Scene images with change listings

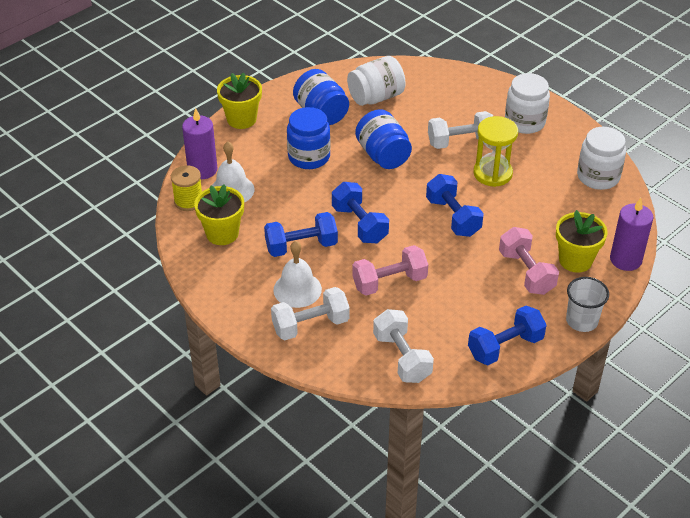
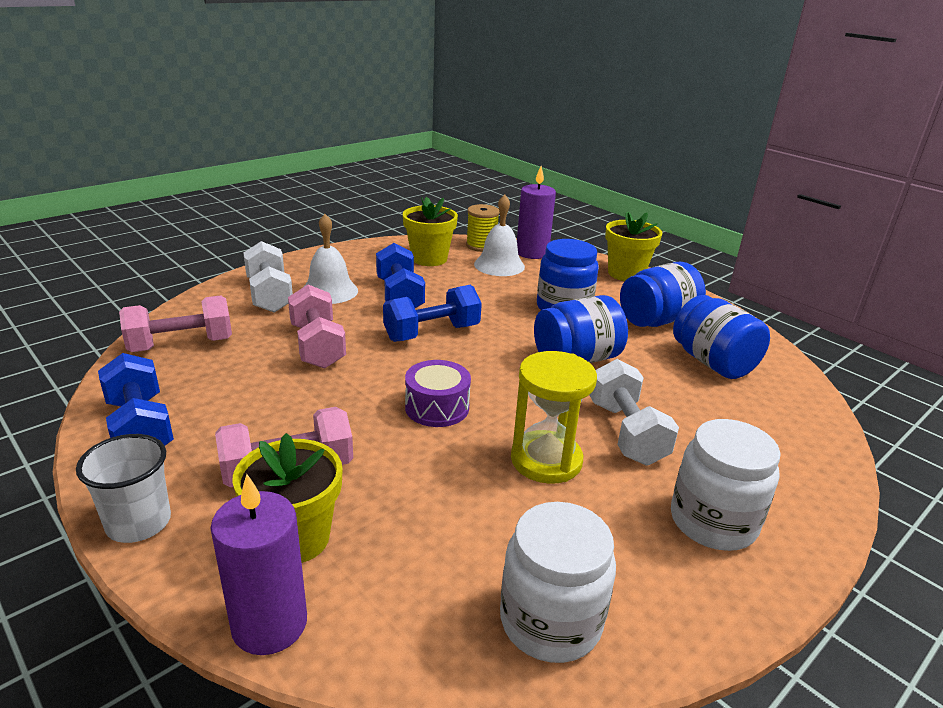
camera: 90 degrees right, 15 degrees down
white jar [347,56,406,106] -> blue jar [673,295,770,379]
white dumbbell [373,309,434,383] -> pink dumbbell [119,295,232,352]
blue dumbbell [426,174,484,237] -> purple drum [405,360,471,427]

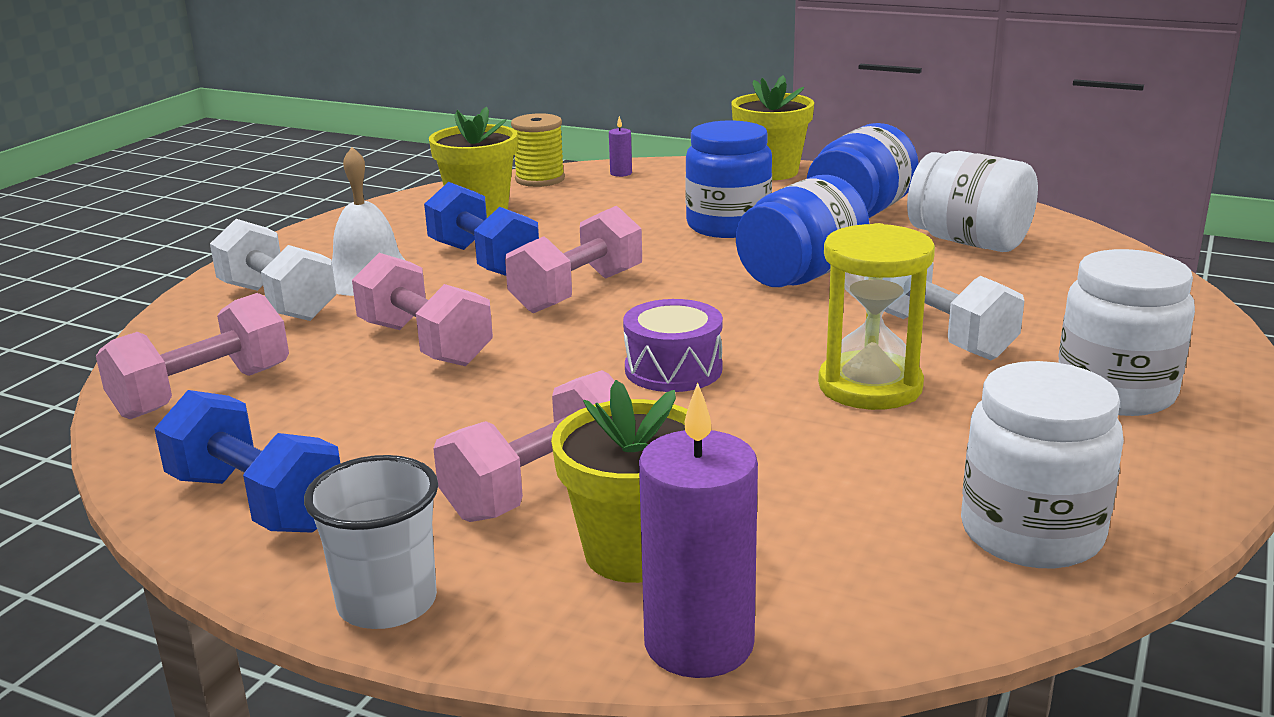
camera: 20 degrees left, 5 degrees down
blue dumbbell [383,285,482,342] -> pink dumbbell [505,206,642,313]
white bell [474,194,525,276] -> none
purple candle [517,166,556,259] -> purple candle [609,116,632,177], size x0.43
blue jar [673,295,770,379] -> white jar [907,151,1038,252]

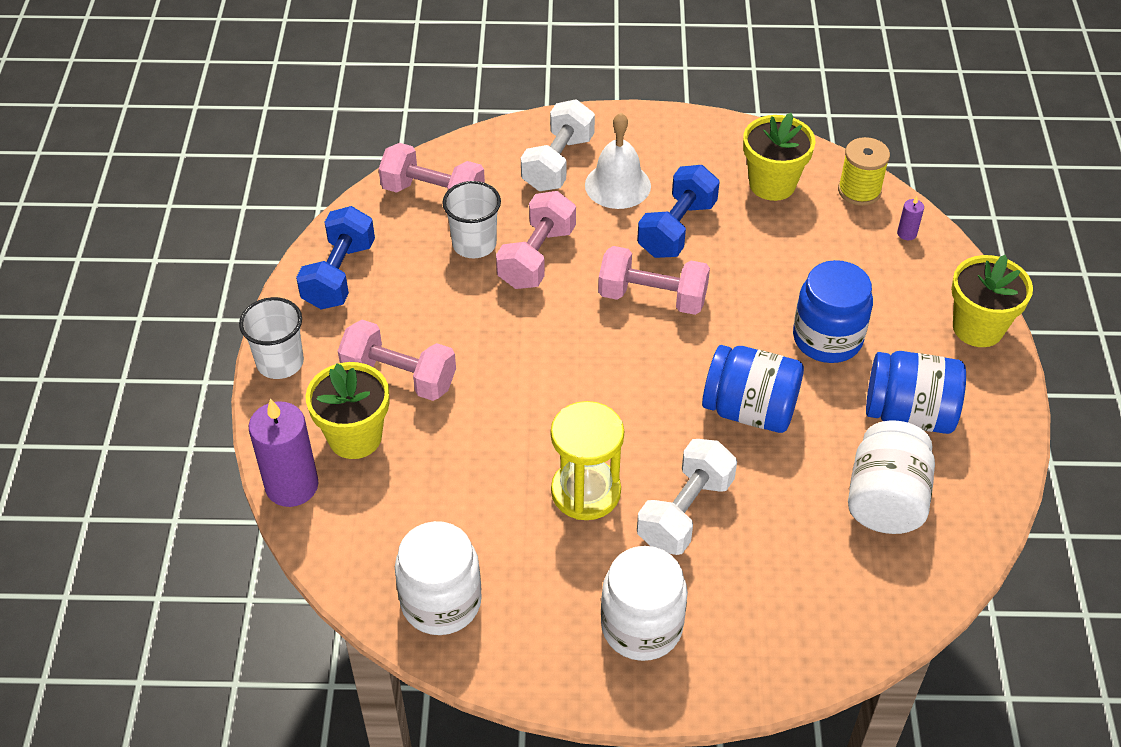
camera: 65 degrees right, 25 degrees up
purple drum [623,299,723,392] -> none
none -> white cup [442,181,501,258]

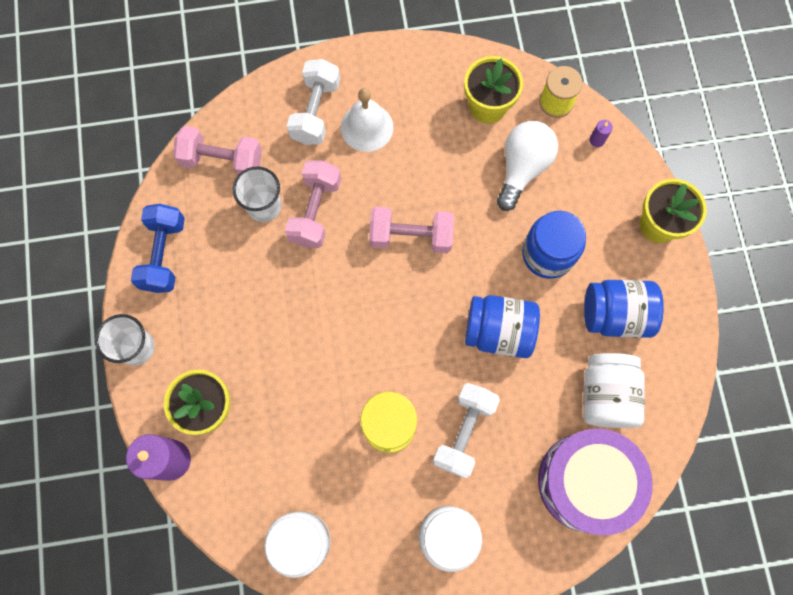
camera: 10 degrees left, 25 degrees up
pink dumbbell [338,320,456,401] -> none
blue dumbbell [637,165,720,258] -> none
none -> white light bulb [497,121,558,211]
none -> purple drum [538,429,653,535]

--- What to work on ---
For each line above that holds the string "degrees", provide a copy of that line.

--- Task answer ---
camera: 90 degrees right, 15 degrees down
camera: 20 degrees left, 5 degrees down
camera: 65 degrees right, 25 degrees up
camera: 10 degrees left, 25 degrees up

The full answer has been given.